— DIRECTIONS FOR THIS TASK —
Leaving the pictures aside, transcribe only and exactly the lines from the one with "CN2 pin 2: 0V -> none" through the end of the entries, both included.

— SOURCE DATA —

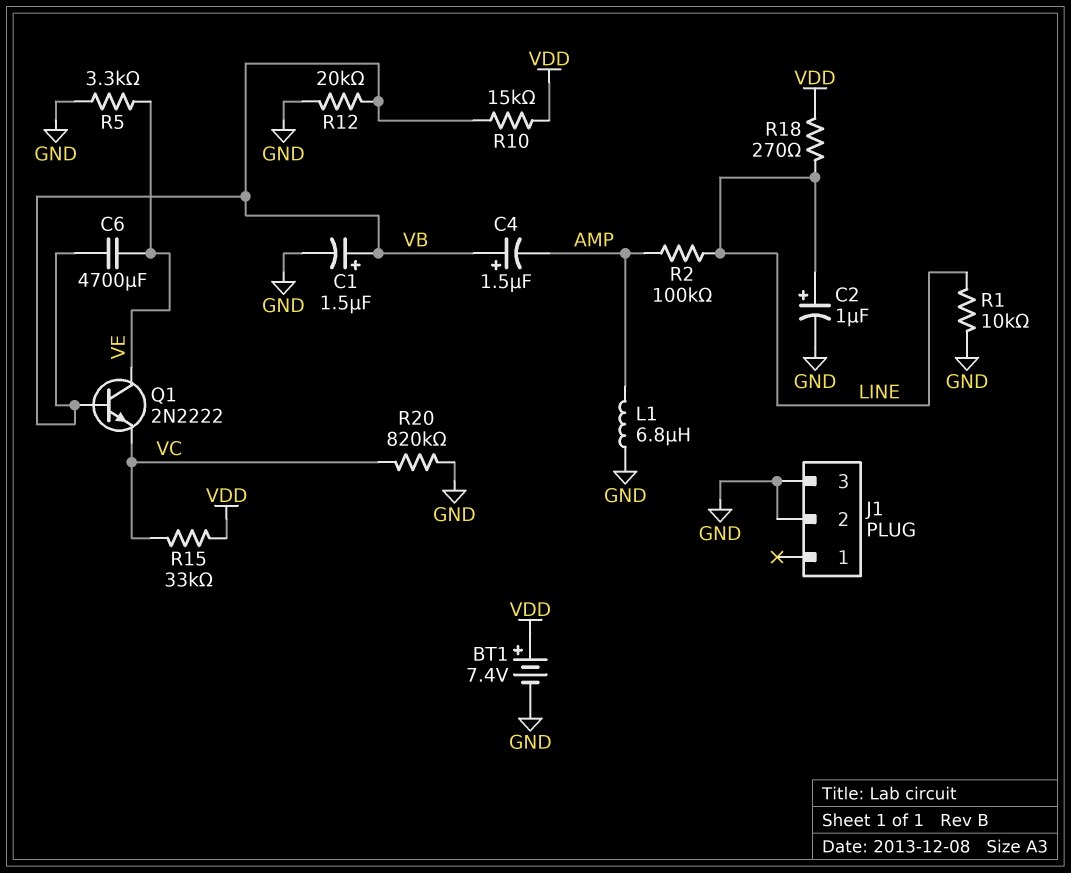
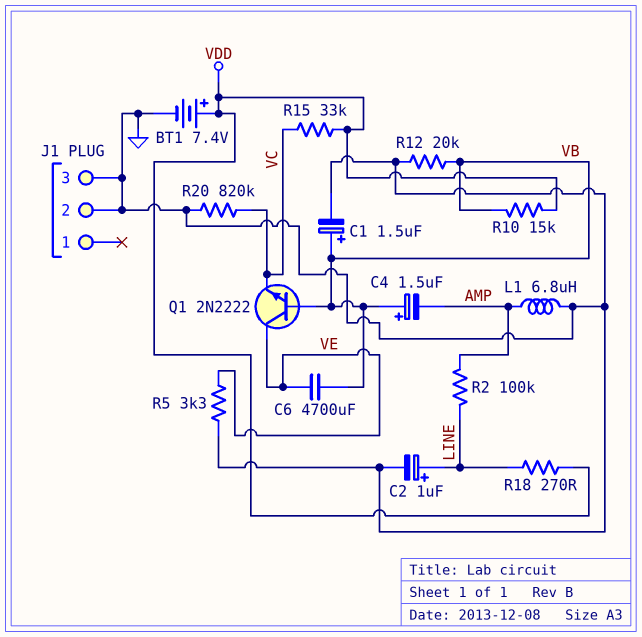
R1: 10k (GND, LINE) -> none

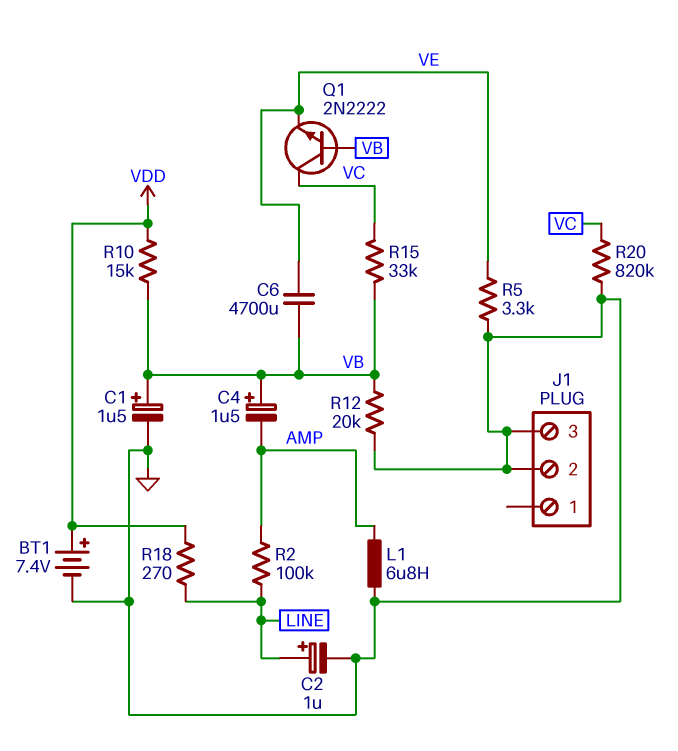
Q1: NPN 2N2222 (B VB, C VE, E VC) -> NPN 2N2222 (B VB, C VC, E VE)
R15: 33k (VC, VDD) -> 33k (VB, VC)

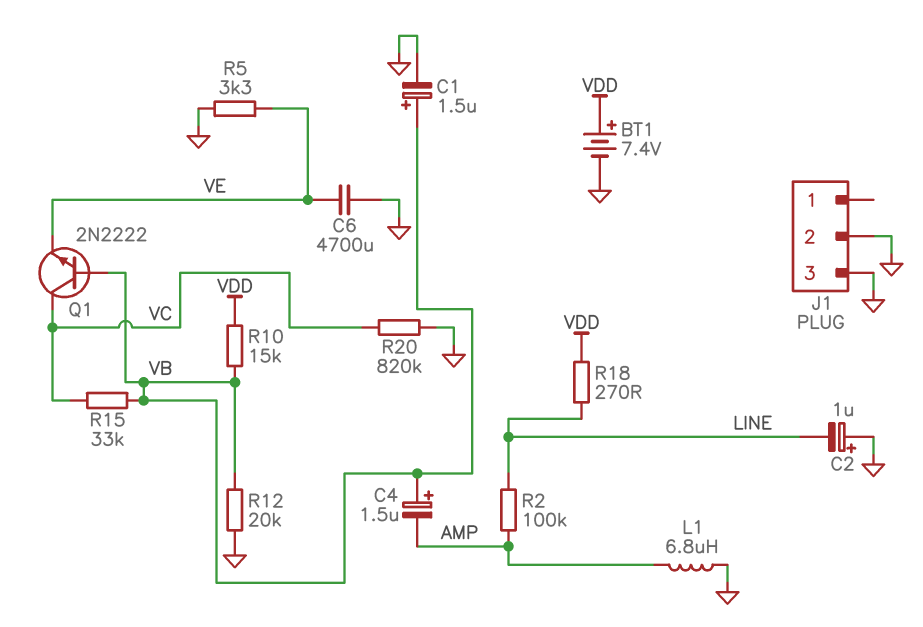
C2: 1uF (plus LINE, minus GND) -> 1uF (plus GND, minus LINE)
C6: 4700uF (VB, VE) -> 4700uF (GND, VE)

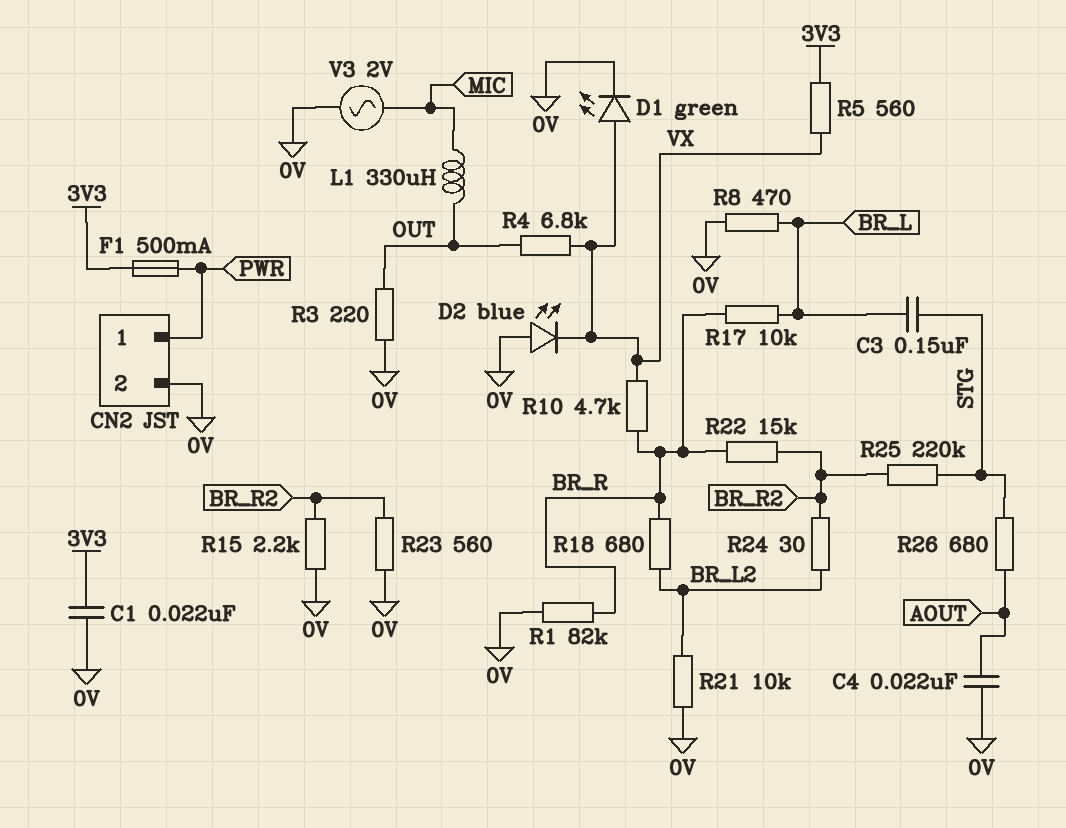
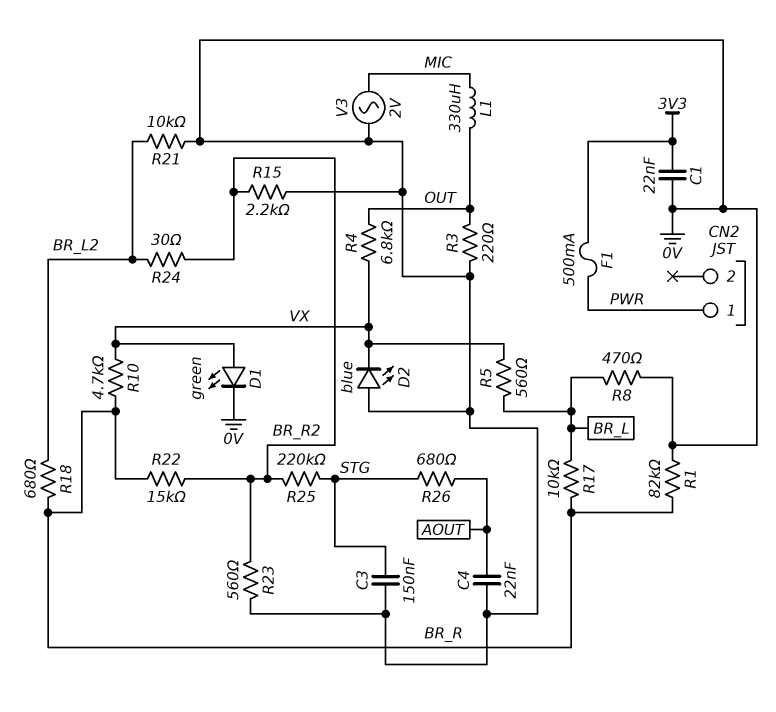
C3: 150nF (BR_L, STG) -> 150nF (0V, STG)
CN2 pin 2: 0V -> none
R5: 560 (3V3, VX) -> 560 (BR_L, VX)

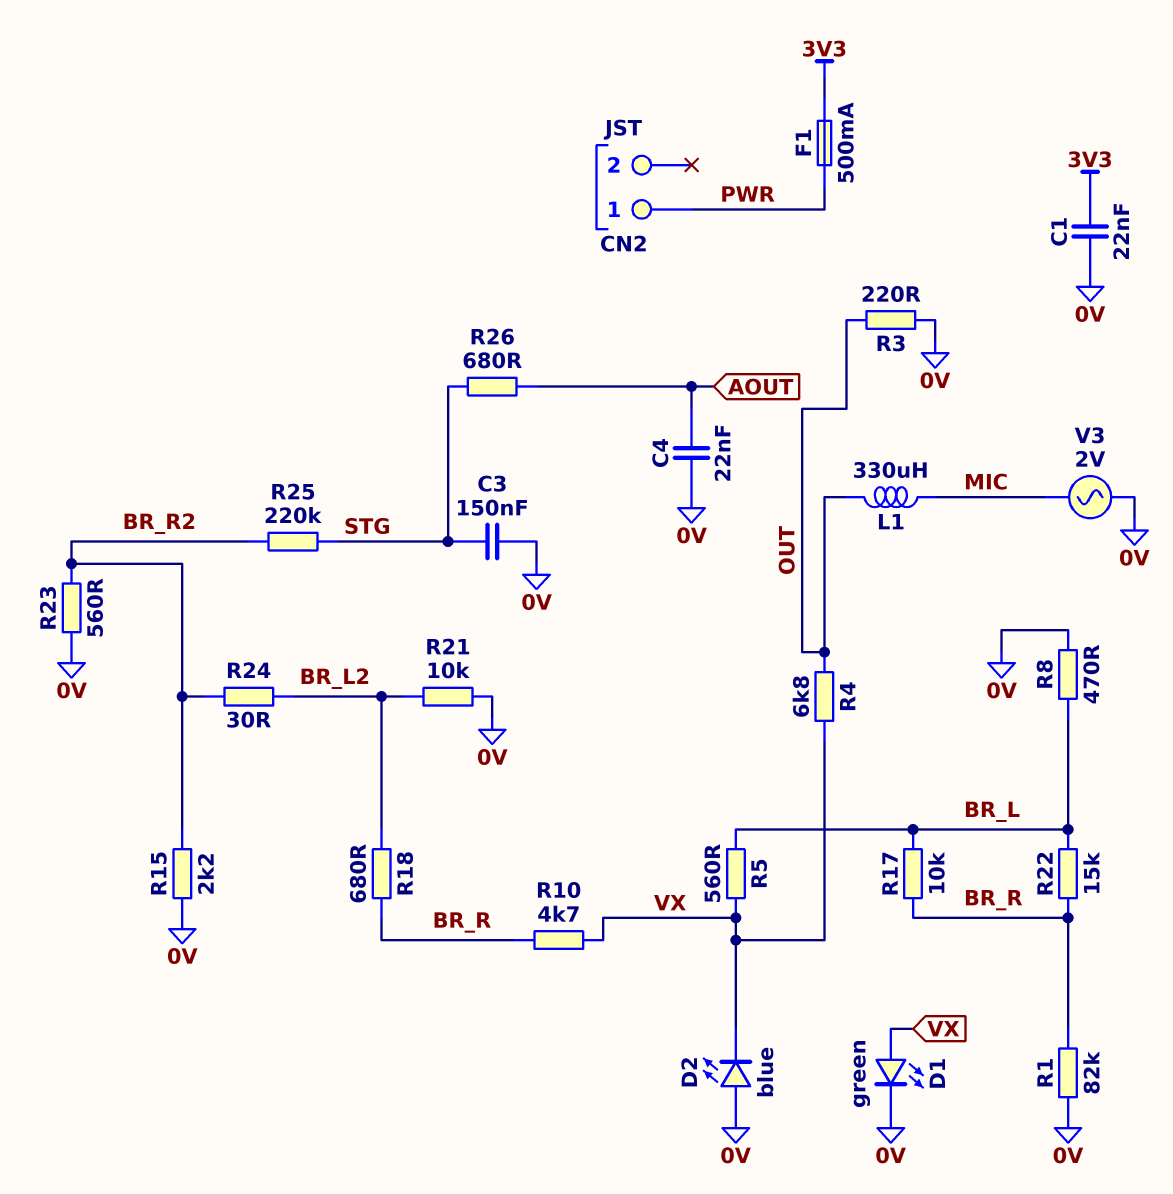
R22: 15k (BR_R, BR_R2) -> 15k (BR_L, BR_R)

— RESPONSE TO THIS TASK —
CN2 pin 2: 0V -> none
R5: 560 (3V3, VX) -> 560 (BR_L, VX)

R22: 15k (BR_R, BR_R2) -> 15k (BR_L, BR_R)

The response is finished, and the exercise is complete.